(Work task) Count every line below in which "light" occurs, then give only the count.

(Available data)
----------------------------------------

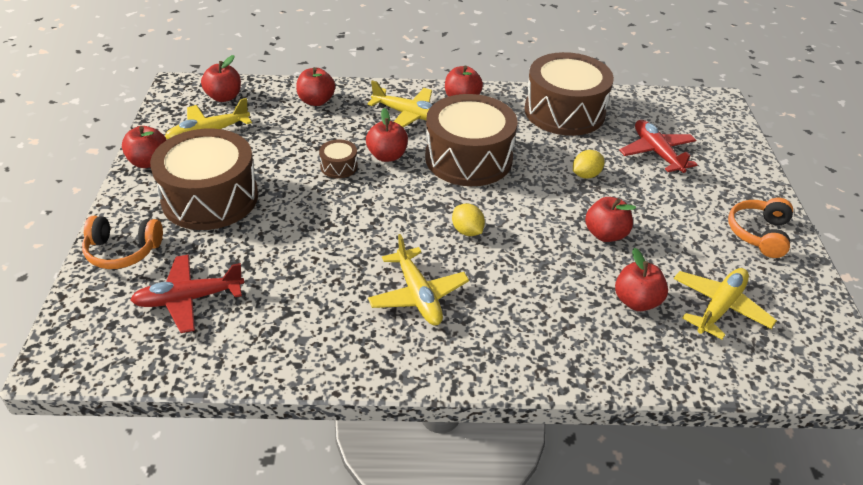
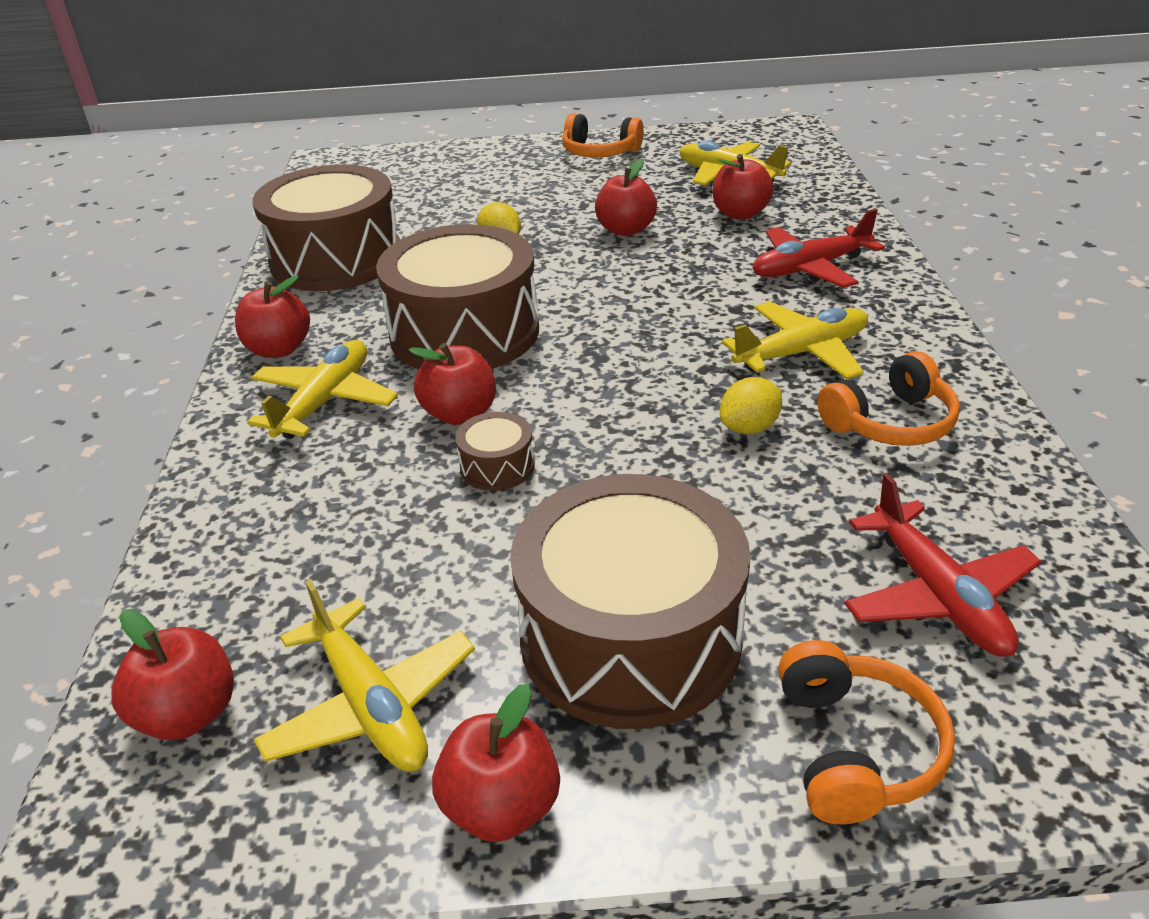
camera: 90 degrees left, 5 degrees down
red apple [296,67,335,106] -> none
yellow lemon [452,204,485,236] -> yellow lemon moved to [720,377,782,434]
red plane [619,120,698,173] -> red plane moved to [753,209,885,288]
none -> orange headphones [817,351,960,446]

----------------------------------------

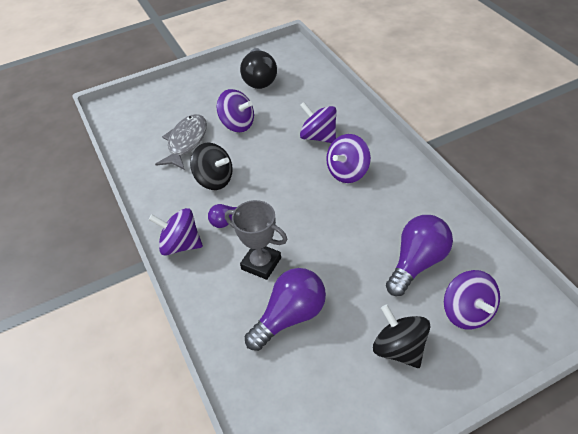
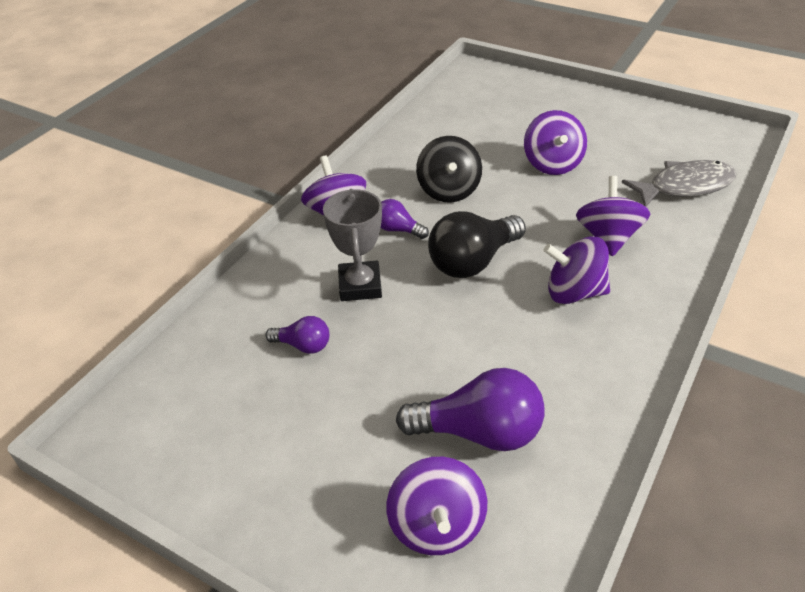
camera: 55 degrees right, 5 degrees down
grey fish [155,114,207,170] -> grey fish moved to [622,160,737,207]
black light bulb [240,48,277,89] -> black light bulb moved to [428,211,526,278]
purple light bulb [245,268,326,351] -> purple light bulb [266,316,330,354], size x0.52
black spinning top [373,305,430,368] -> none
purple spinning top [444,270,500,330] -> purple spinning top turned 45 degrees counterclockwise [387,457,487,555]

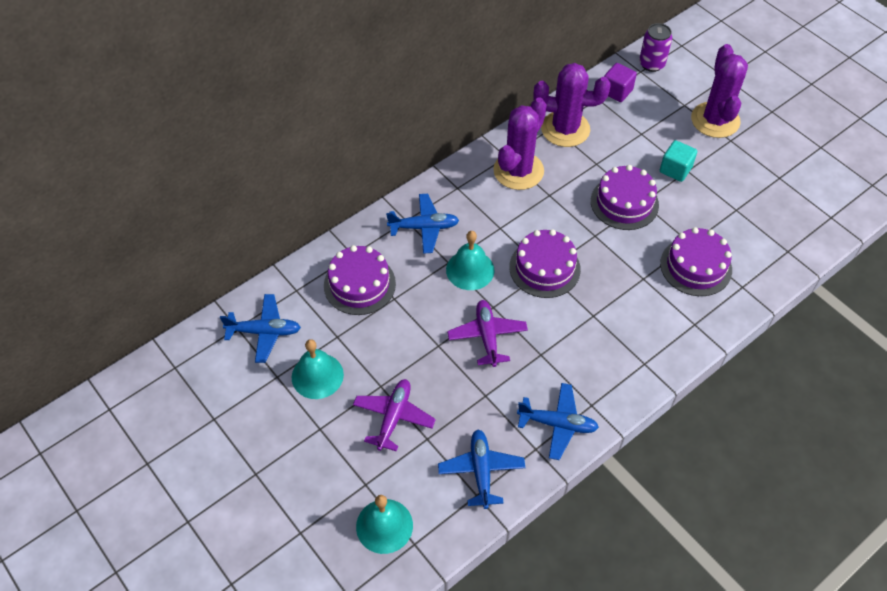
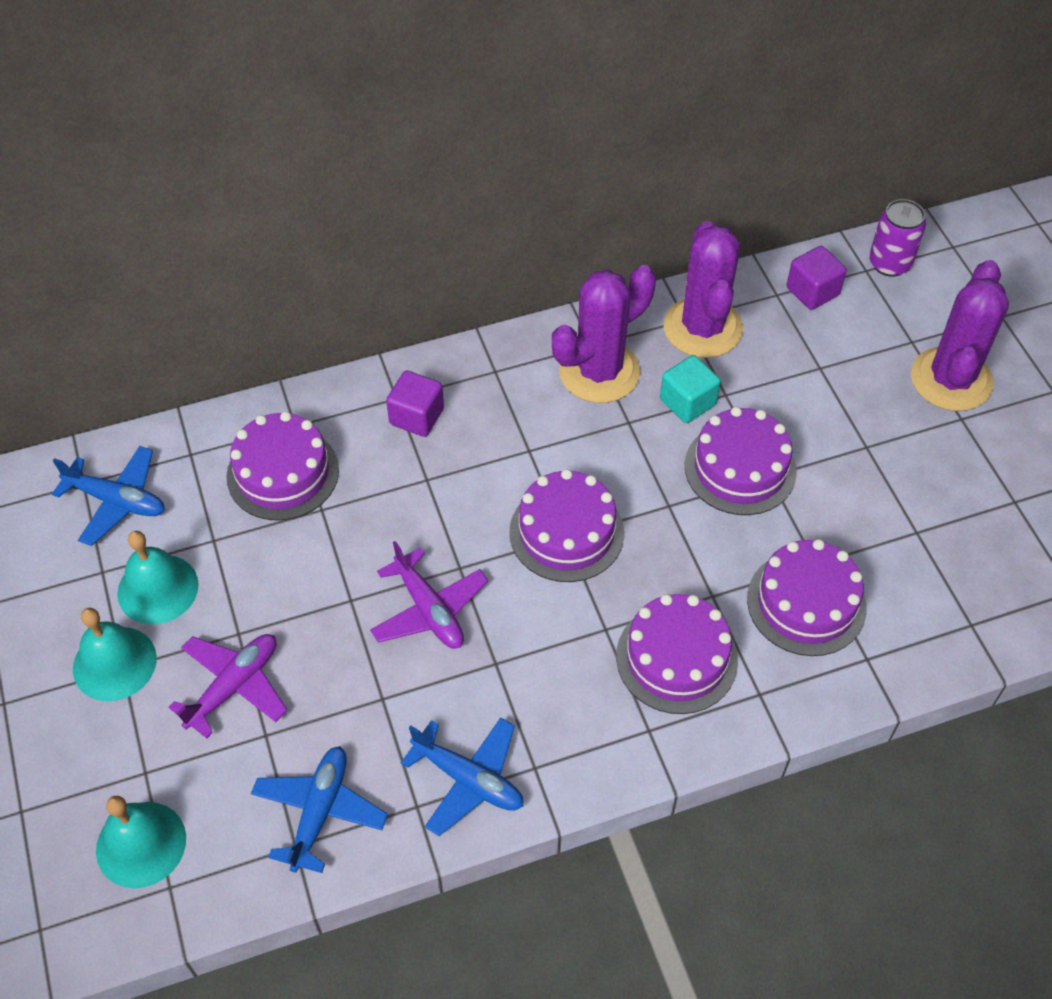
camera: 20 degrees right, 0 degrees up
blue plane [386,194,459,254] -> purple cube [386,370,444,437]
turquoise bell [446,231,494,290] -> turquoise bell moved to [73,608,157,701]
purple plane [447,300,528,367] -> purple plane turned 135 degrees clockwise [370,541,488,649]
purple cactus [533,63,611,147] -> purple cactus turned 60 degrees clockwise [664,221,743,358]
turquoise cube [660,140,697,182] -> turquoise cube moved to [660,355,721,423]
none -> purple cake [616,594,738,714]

----------------------------------------

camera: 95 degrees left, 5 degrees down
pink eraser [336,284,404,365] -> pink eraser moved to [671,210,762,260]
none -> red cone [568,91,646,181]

----------------------------------------

(Output) 2